▸ DATA PROVIDED:

........

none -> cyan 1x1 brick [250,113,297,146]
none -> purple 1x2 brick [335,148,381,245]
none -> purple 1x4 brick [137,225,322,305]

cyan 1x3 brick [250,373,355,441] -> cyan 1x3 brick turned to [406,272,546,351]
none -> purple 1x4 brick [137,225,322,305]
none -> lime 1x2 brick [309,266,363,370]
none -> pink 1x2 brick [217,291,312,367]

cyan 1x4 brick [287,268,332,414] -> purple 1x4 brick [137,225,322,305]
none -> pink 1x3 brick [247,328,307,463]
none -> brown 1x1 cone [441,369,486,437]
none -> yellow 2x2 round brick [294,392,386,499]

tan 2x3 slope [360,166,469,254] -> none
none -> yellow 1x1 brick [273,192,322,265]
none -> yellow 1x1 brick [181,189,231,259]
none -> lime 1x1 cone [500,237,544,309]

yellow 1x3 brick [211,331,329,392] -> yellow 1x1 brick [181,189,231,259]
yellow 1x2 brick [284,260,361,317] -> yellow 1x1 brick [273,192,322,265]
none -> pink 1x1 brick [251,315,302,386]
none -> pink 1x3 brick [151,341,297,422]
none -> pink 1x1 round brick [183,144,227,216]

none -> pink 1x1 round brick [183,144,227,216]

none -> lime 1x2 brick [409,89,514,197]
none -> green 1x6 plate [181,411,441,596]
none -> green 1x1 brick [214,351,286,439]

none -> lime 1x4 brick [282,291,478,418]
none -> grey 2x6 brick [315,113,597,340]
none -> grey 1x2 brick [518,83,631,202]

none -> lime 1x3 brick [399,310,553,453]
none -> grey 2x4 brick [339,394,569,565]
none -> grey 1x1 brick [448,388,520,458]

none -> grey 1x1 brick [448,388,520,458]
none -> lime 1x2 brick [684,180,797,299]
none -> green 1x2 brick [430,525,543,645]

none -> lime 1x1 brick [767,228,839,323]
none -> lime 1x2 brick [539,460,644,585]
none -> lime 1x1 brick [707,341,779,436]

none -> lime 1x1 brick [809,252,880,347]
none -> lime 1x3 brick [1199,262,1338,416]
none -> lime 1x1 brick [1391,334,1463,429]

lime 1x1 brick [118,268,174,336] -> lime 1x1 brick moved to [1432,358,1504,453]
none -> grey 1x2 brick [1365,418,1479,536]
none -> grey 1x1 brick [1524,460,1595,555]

........

The last part of the records is the answer, beginning at the line that holds "none -> pink 1x2 brick [217,291,312,367]" and including the final line, repeated exactly.

none -> pink 1x2 brick [217,291,312,367]

cyan 1x4 brick [287,268,332,414] -> purple 1x4 brick [137,225,322,305]
none -> pink 1x3 brick [247,328,307,463]
none -> brown 1x1 cone [441,369,486,437]
none -> yellow 2x2 round brick [294,392,386,499]

tan 2x3 slope [360,166,469,254] -> none
none -> yellow 1x1 brick [273,192,322,265]
none -> yellow 1x1 brick [181,189,231,259]
none -> lime 1x1 cone [500,237,544,309]

yellow 1x3 brick [211,331,329,392] -> yellow 1x1 brick [181,189,231,259]
yellow 1x2 brick [284,260,361,317] -> yellow 1x1 brick [273,192,322,265]
none -> pink 1x1 brick [251,315,302,386]
none -> pink 1x3 brick [151,341,297,422]
none -> pink 1x1 round brick [183,144,227,216]

none -> pink 1x1 round brick [183,144,227,216]

none -> lime 1x2 brick [409,89,514,197]
none -> green 1x6 plate [181,411,441,596]
none -> green 1x1 brick [214,351,286,439]

none -> lime 1x4 brick [282,291,478,418]
none -> grey 2x6 brick [315,113,597,340]
none -> grey 1x2 brick [518,83,631,202]

none -> lime 1x3 brick [399,310,553,453]
none -> grey 2x4 brick [339,394,569,565]
none -> grey 1x1 brick [448,388,520,458]

none -> grey 1x1 brick [448,388,520,458]
none -> lime 1x2 brick [684,180,797,299]
none -> green 1x2 brick [430,525,543,645]

none -> lime 1x1 brick [767,228,839,323]
none -> lime 1x2 brick [539,460,644,585]
none -> lime 1x1 brick [707,341,779,436]

none -> lime 1x1 brick [809,252,880,347]
none -> lime 1x3 brick [1199,262,1338,416]
none -> lime 1x1 brick [1391,334,1463,429]

lime 1x1 brick [118,268,174,336] -> lime 1x1 brick moved to [1432,358,1504,453]
none -> grey 1x2 brick [1365,418,1479,536]
none -> grey 1x1 brick [1524,460,1595,555]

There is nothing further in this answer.